Required action:
Each line that includes "purple" must be copied from the records.

Data section:
::::::::::

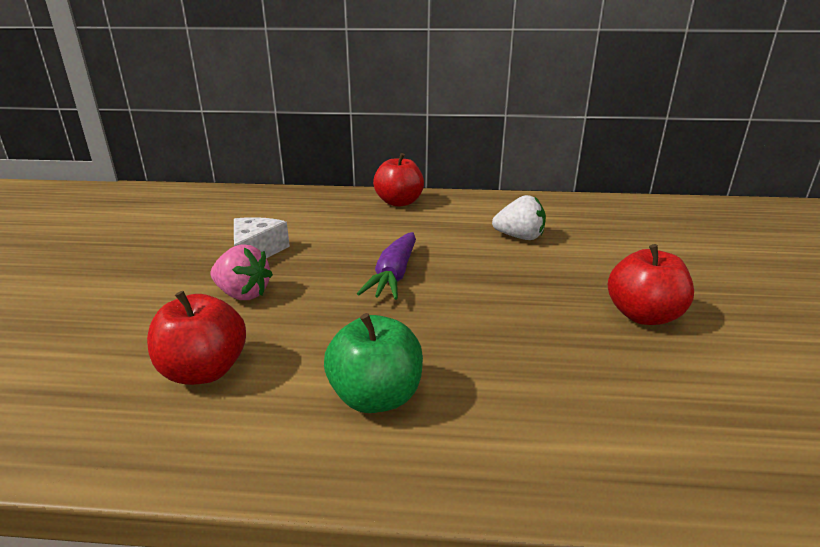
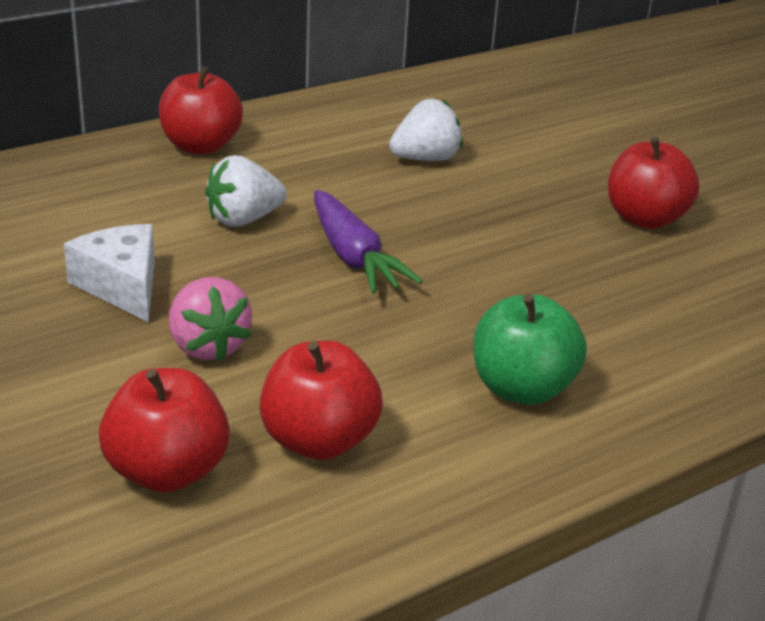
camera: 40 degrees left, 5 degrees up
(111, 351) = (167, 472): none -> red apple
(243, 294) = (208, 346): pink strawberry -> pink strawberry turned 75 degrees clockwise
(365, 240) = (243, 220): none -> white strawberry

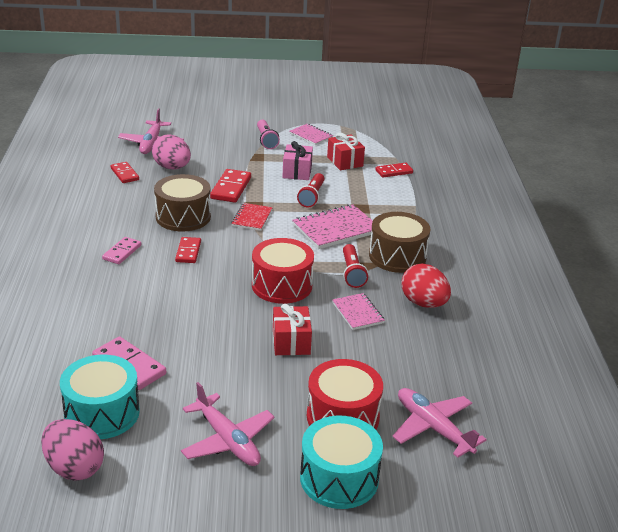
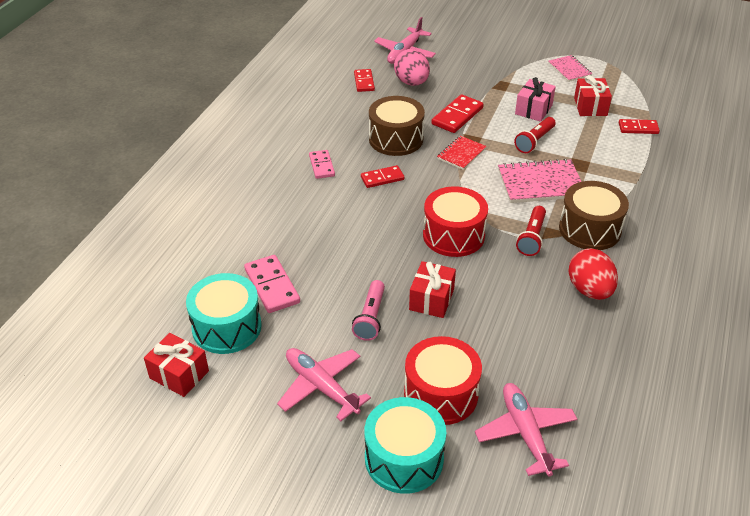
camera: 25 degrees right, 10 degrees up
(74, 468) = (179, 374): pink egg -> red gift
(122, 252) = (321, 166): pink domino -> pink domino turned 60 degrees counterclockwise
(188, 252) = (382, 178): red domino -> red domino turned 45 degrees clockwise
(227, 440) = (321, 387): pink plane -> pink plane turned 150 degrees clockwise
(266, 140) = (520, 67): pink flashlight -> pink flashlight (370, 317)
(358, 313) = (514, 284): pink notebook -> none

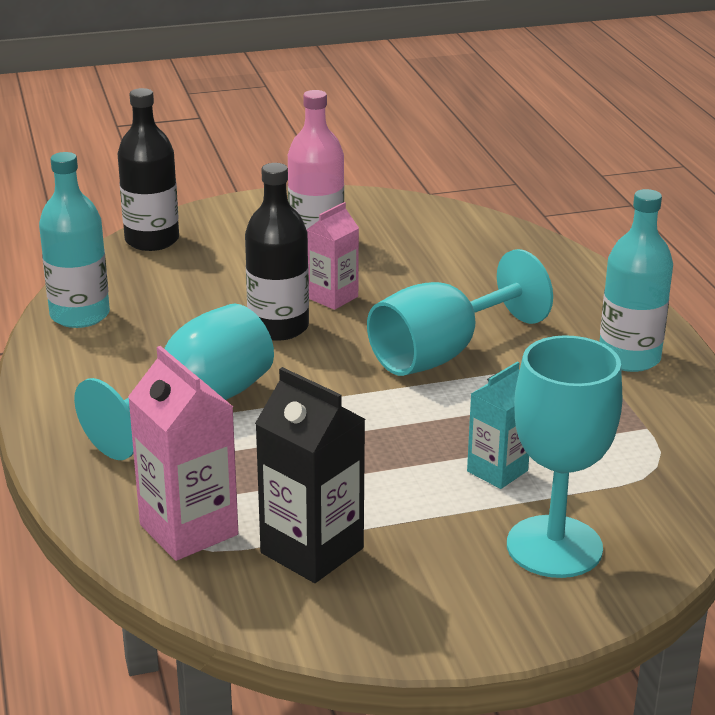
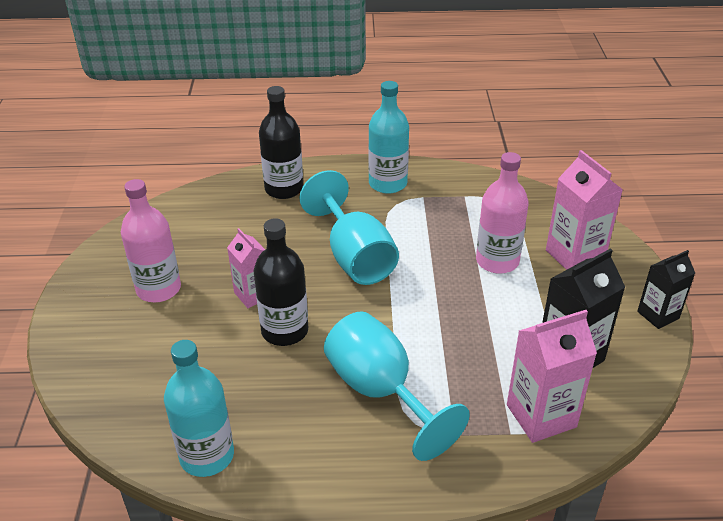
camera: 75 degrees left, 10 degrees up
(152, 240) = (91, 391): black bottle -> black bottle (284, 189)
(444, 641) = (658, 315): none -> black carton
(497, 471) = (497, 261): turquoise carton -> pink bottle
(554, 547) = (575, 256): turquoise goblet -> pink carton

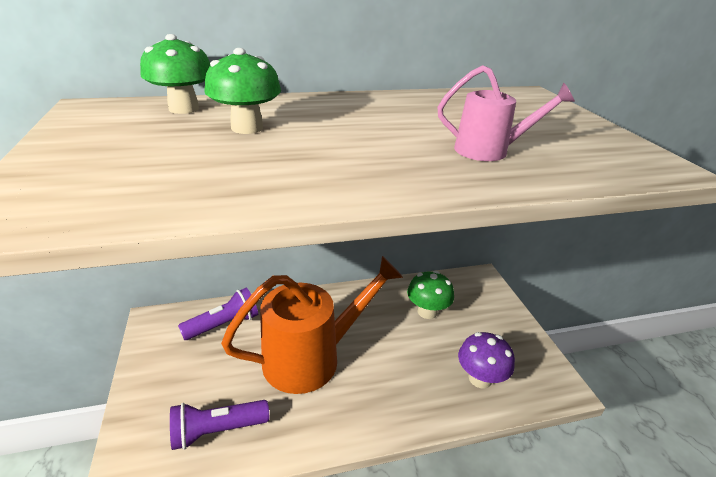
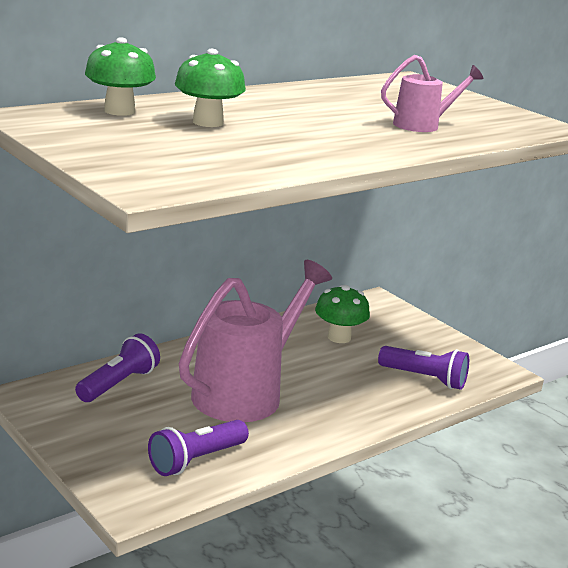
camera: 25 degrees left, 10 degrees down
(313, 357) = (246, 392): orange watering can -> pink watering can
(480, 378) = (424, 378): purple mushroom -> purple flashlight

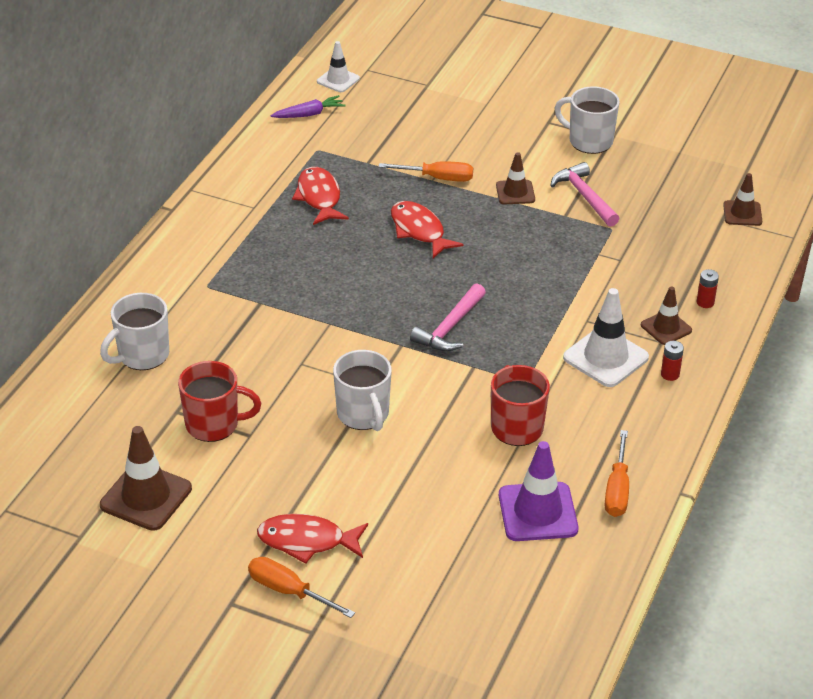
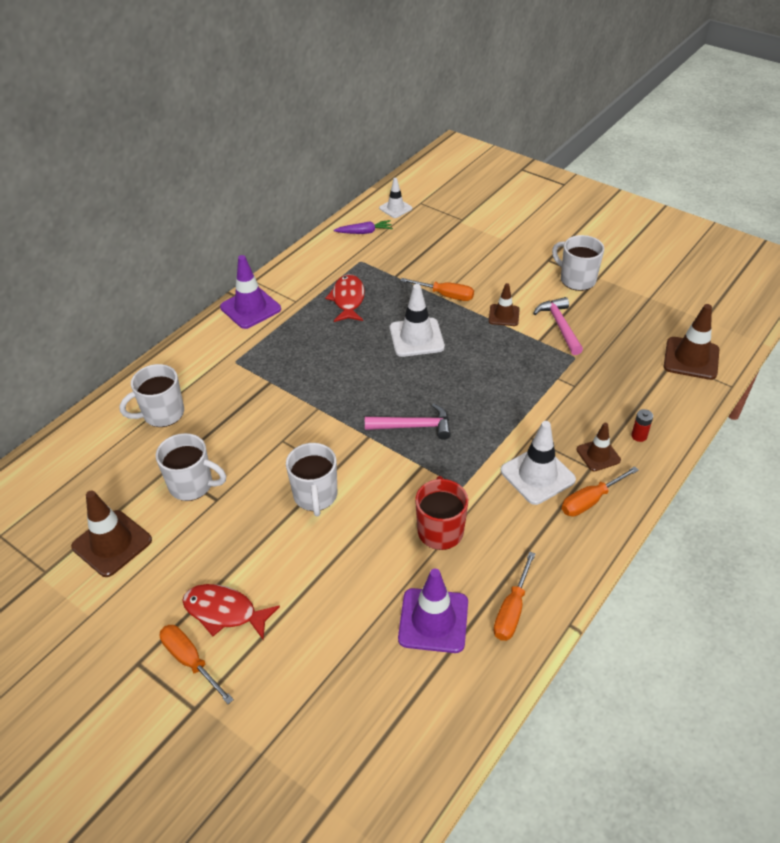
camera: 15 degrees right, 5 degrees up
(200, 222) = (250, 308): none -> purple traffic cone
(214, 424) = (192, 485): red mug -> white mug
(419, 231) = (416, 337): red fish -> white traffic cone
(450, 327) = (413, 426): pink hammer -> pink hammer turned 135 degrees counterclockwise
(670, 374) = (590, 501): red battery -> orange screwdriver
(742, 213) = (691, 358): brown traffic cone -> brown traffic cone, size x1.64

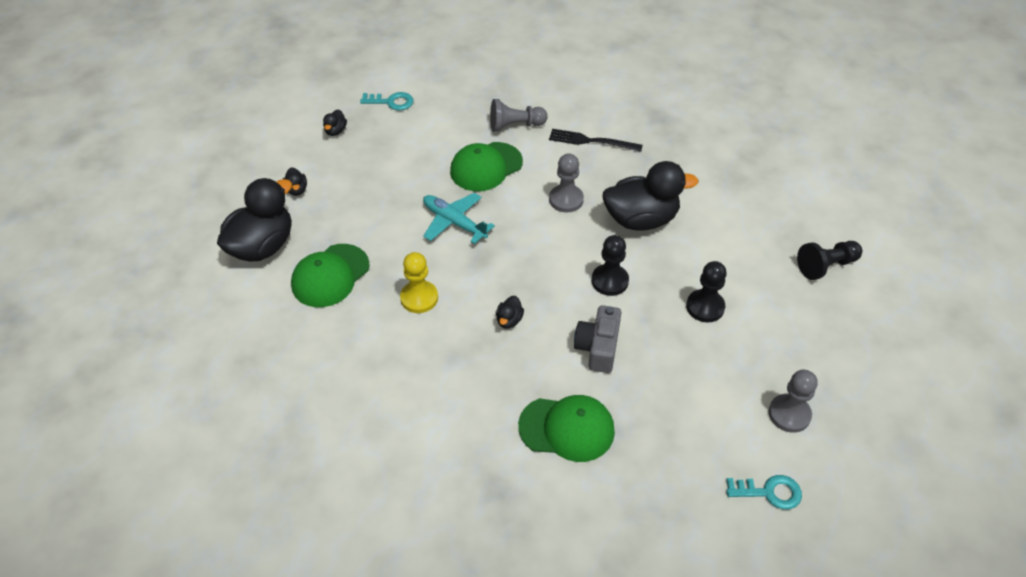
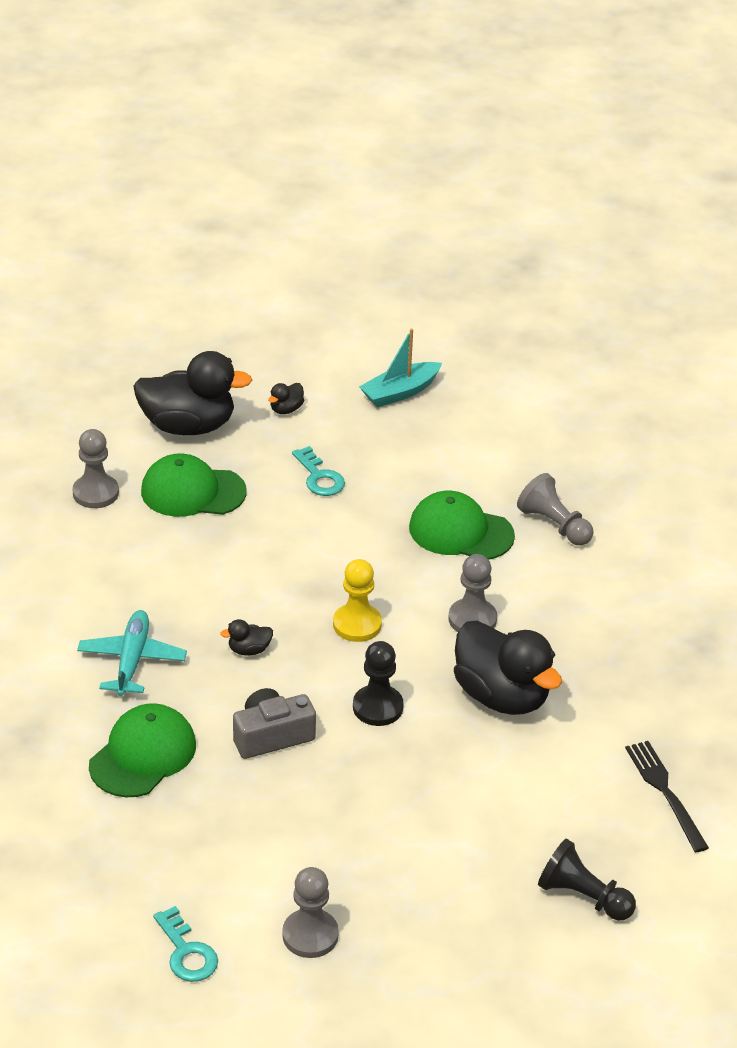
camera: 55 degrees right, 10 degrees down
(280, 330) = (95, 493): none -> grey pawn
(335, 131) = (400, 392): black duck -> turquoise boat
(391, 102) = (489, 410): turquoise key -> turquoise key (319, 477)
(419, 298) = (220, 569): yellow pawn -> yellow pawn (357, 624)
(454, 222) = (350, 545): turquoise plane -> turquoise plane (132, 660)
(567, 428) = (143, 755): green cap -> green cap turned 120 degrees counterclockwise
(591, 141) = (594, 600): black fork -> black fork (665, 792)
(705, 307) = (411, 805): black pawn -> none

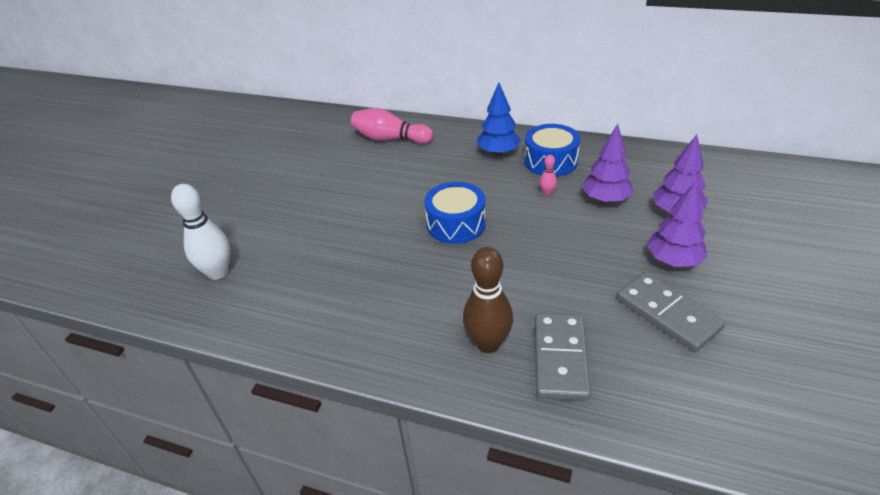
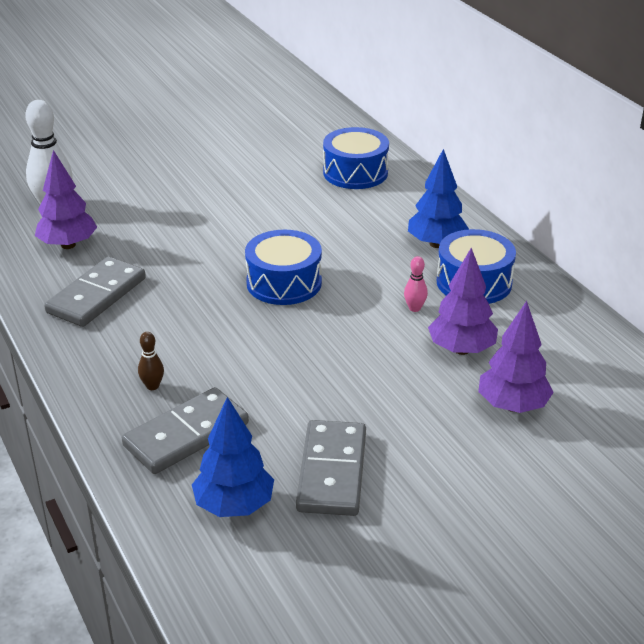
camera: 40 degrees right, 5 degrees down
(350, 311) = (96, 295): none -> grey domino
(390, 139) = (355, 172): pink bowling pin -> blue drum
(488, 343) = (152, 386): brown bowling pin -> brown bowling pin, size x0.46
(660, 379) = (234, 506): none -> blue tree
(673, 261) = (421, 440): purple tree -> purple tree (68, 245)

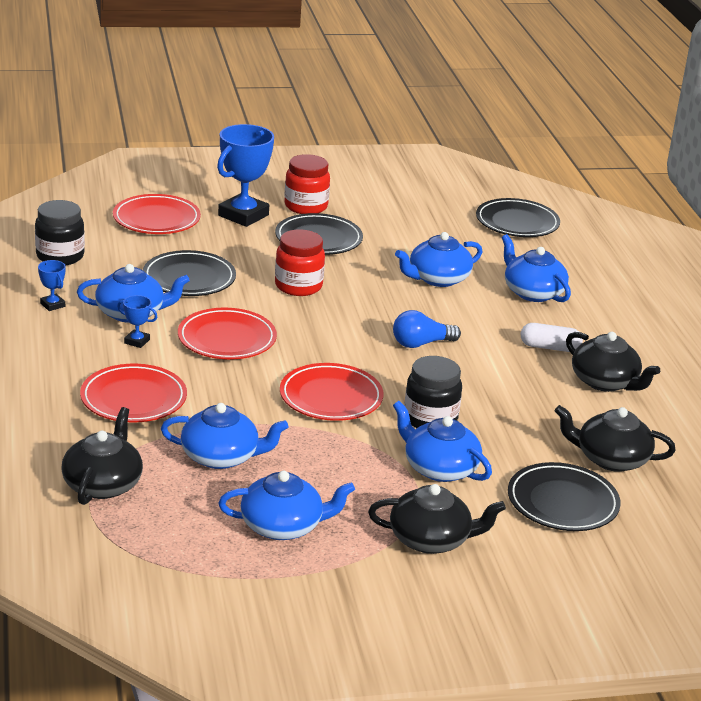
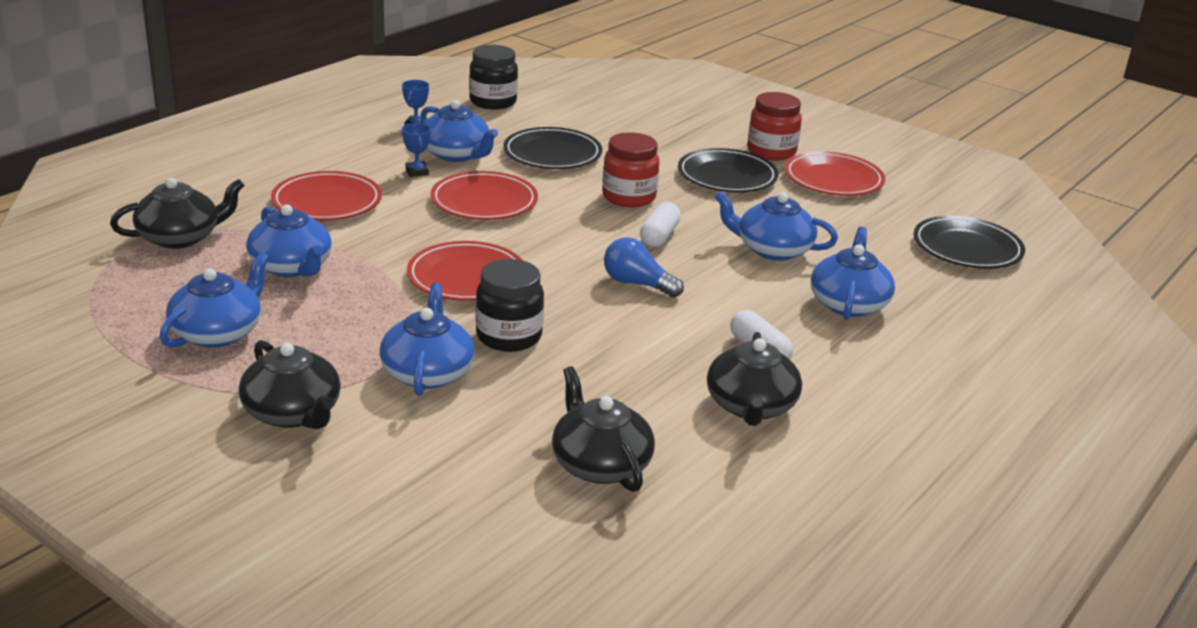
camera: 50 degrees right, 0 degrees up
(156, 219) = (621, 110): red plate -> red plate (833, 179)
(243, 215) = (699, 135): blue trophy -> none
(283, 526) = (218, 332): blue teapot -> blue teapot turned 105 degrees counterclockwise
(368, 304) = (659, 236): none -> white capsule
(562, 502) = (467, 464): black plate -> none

::::::::::

Answer:
(480, 378) = (424, 378): purple mushroom -> purple flashlight
(200, 222) = (250, 308): none -> purple traffic cone
(673, 261) = (421, 440): purple tree -> purple tree (68, 245)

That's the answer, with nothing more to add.